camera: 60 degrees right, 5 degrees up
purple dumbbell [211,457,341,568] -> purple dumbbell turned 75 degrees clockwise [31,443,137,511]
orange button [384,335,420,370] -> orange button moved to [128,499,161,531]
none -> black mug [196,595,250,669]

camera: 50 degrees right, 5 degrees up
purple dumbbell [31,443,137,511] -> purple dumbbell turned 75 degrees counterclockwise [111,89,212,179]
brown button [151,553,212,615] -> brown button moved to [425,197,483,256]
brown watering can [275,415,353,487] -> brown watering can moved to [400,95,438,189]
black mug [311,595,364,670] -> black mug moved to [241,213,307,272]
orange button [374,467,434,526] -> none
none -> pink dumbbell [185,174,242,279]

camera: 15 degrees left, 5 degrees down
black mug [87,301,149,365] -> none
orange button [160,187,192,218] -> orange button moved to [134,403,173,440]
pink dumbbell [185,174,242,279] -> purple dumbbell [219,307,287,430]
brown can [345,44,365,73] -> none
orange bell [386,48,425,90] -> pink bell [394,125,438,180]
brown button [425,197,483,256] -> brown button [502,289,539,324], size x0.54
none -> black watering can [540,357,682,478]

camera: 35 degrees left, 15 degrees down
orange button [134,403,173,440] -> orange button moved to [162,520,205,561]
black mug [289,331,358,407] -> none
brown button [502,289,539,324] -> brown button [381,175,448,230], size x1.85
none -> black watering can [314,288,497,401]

- INSTRUCTIONS TO FOLLOW -
The full set of entries above needs to be restated word for word.

- EXERCISE OUTPUT -
camera: 60 degrees right, 5 degrees up
purple dumbbell [211,457,341,568] -> purple dumbbell turned 75 degrees clockwise [31,443,137,511]
orange button [384,335,420,370] -> orange button moved to [128,499,161,531]
none -> black mug [196,595,250,669]

camera: 50 degrees right, 5 degrees up
purple dumbbell [31,443,137,511] -> purple dumbbell turned 75 degrees counterclockwise [111,89,212,179]
brown button [151,553,212,615] -> brown button moved to [425,197,483,256]
brown watering can [275,415,353,487] -> brown watering can moved to [400,95,438,189]
black mug [311,595,364,670] -> black mug moved to [241,213,307,272]
orange button [374,467,434,526] -> none
none -> pink dumbbell [185,174,242,279]

camera: 15 degrees left, 5 degrees down
black mug [87,301,149,365] -> none
orange button [160,187,192,218] -> orange button moved to [134,403,173,440]
pink dumbbell [185,174,242,279] -> purple dumbbell [219,307,287,430]
brown can [345,44,365,73] -> none
orange bell [386,48,425,90] -> pink bell [394,125,438,180]
brown button [425,197,483,256] -> brown button [502,289,539,324], size x0.54
none -> black watering can [540,357,682,478]

camera: 35 degrees left, 15 degrees down
orange button [134,403,173,440] -> orange button moved to [162,520,205,561]
black mug [289,331,358,407] -> none
brown button [502,289,539,324] -> brown button [381,175,448,230], size x1.85
none -> black watering can [314,288,497,401]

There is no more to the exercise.